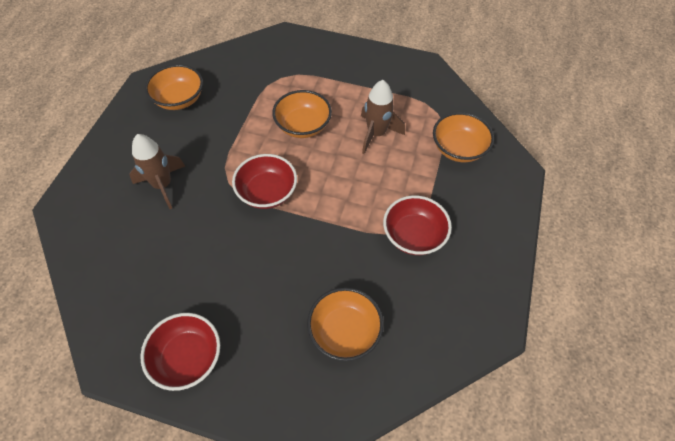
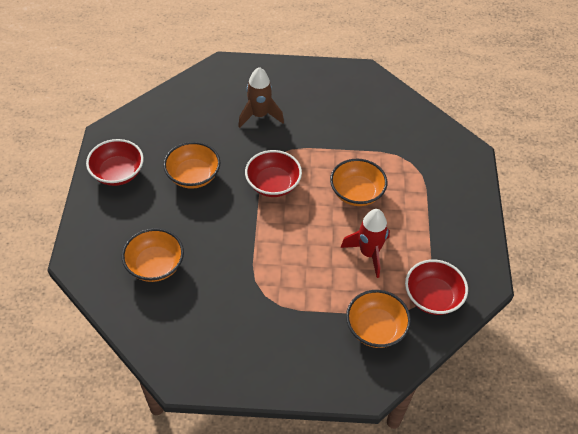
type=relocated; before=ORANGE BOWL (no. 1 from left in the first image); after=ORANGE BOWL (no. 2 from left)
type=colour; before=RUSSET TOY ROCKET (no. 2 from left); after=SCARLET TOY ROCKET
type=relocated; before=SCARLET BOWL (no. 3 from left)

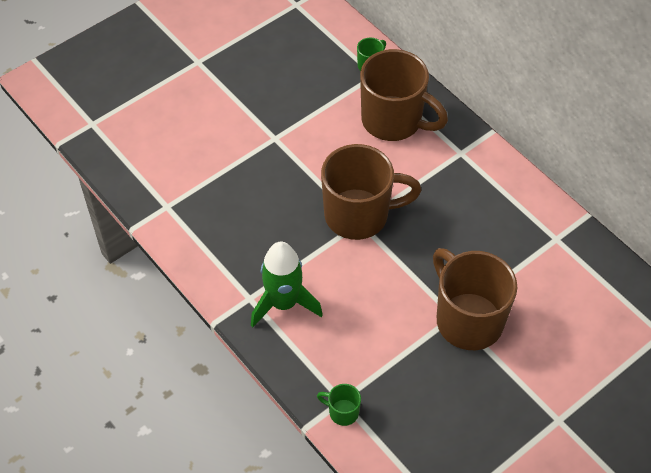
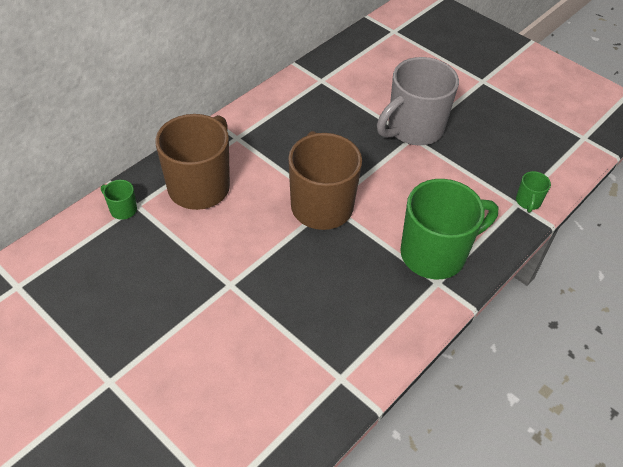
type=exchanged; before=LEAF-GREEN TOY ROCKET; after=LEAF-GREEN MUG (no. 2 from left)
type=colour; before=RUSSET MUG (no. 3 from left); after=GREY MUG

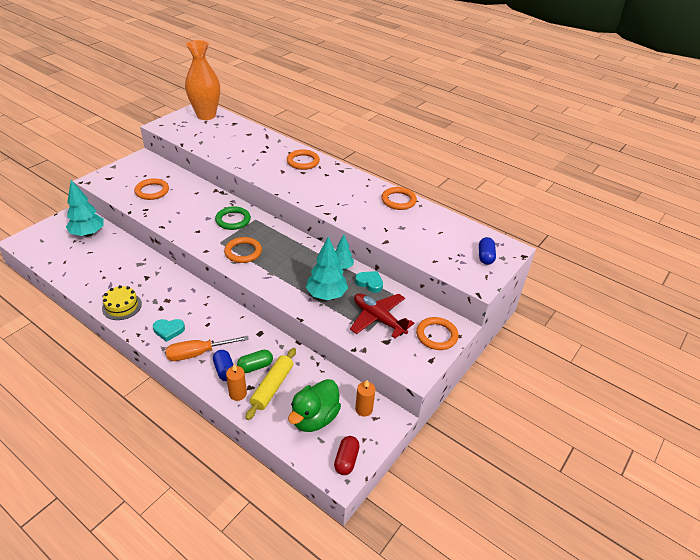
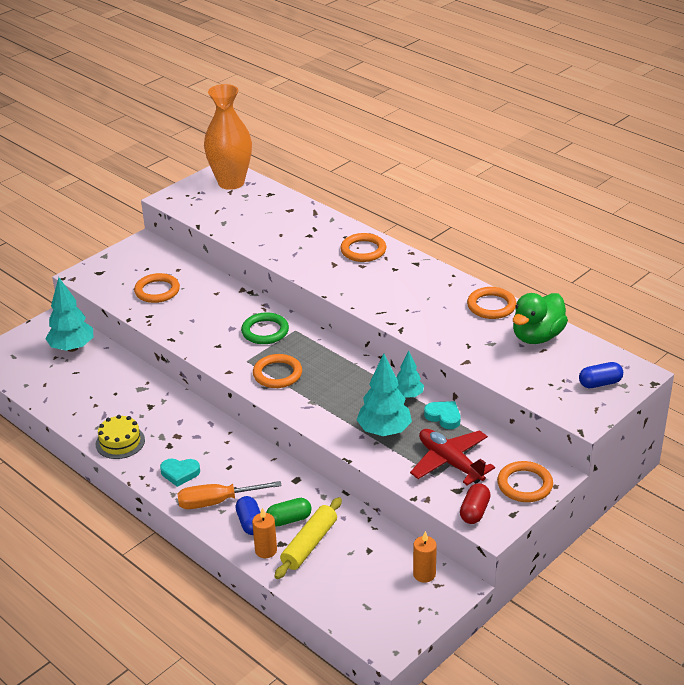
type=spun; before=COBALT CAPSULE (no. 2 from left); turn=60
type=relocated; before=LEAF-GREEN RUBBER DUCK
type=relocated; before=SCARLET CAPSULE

---*---

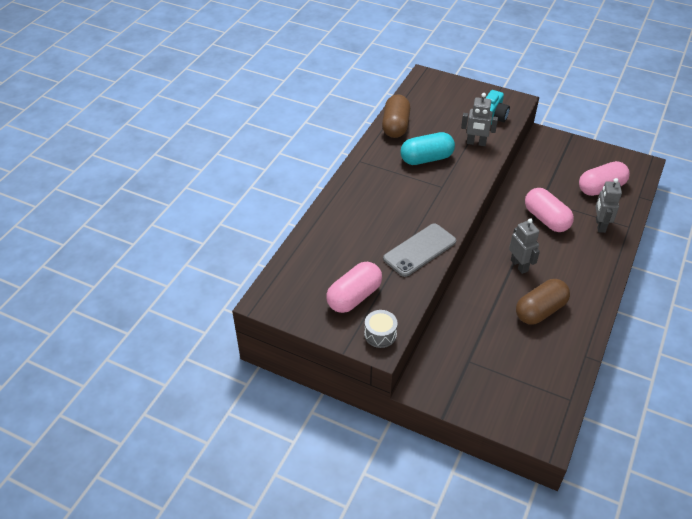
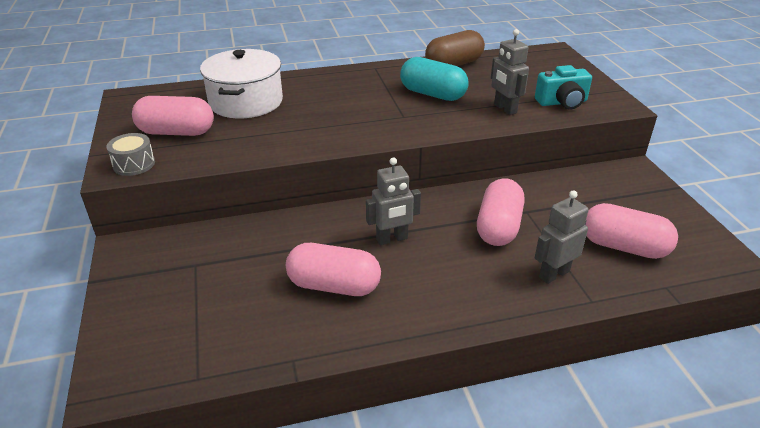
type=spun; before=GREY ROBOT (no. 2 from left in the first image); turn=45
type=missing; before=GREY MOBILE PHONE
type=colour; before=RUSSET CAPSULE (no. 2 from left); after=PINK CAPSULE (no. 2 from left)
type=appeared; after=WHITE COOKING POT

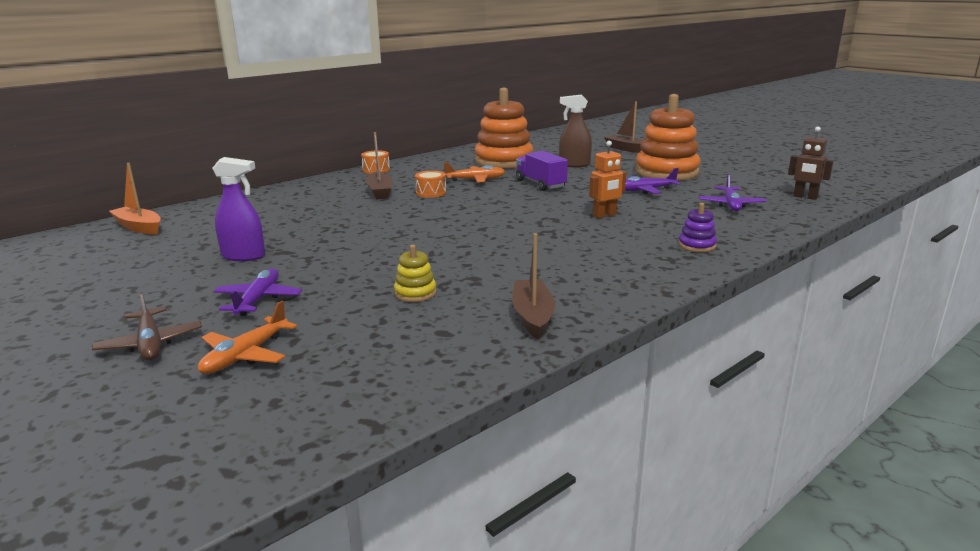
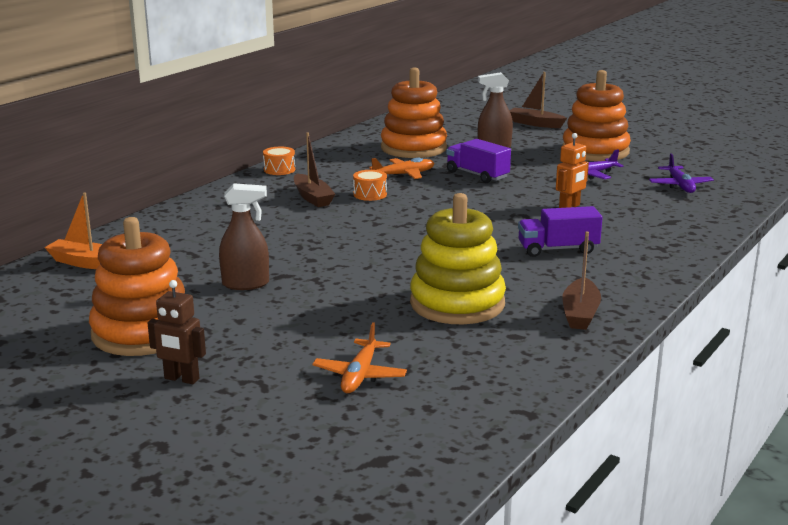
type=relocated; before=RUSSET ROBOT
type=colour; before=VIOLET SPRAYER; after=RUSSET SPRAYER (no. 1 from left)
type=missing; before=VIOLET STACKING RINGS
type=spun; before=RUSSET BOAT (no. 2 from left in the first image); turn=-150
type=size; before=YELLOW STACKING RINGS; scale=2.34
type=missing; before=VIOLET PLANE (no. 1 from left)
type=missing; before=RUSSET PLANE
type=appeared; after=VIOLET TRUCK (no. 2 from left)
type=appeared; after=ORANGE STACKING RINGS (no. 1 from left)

---*---

> _ASSIGNMENT_
From the entries above, restate word for word the lines from the line containing "type=spun; before=COBALT CAPSULE" to the line containing "type=relocated; before=SCARLET CAPSULE", both ends included, and nothing more.

> _YOUR SOLUTION_
type=spun; before=COBALT CAPSULE (no. 2 from left); turn=60
type=relocated; before=LEAF-GREEN RUBBER DUCK
type=relocated; before=SCARLET CAPSULE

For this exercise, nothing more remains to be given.